● **Task requirements**
In the listing below, count the lines containing the string "arrow" and state only the number.

● **Information supplied**
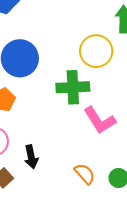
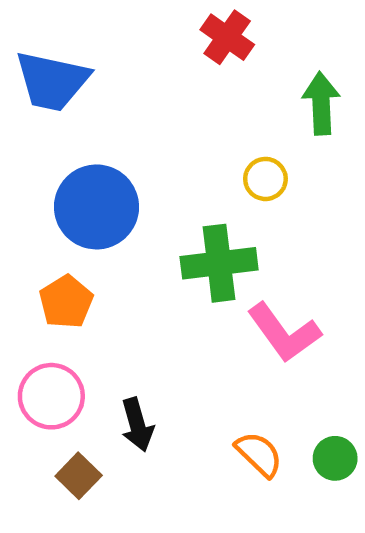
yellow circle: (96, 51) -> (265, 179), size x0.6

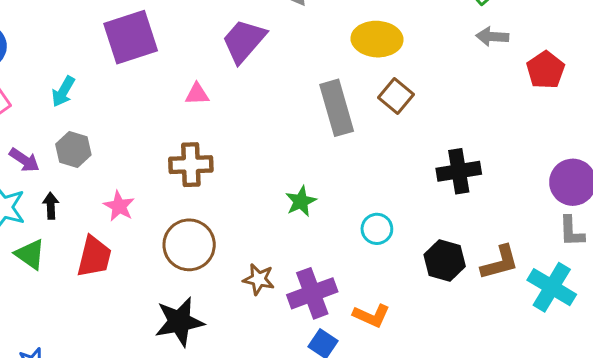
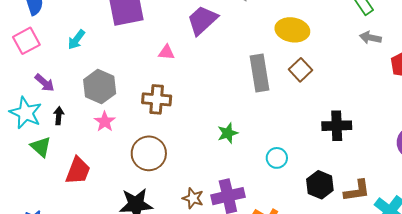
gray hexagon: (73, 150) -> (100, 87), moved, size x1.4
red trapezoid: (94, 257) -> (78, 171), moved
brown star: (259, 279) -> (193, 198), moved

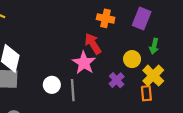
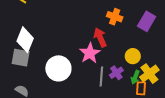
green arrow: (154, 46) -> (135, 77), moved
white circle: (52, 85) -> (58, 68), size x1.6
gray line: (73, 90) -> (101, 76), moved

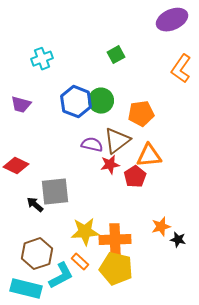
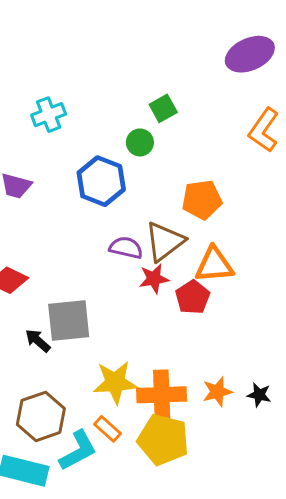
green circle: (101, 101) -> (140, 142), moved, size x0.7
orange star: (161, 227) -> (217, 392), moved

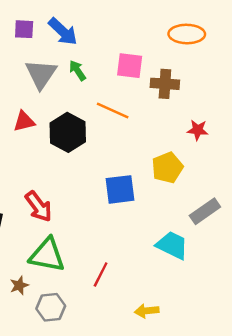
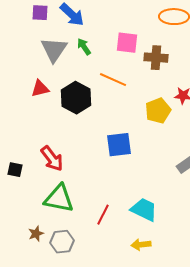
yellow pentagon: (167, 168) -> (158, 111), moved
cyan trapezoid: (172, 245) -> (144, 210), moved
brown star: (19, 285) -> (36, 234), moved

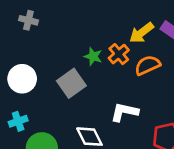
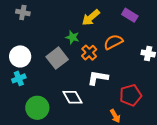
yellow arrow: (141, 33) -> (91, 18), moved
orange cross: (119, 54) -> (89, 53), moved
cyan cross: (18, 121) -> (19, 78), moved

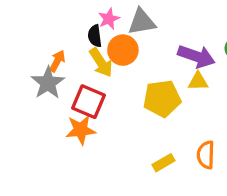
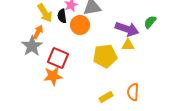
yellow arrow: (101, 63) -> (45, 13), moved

● **Solution**
3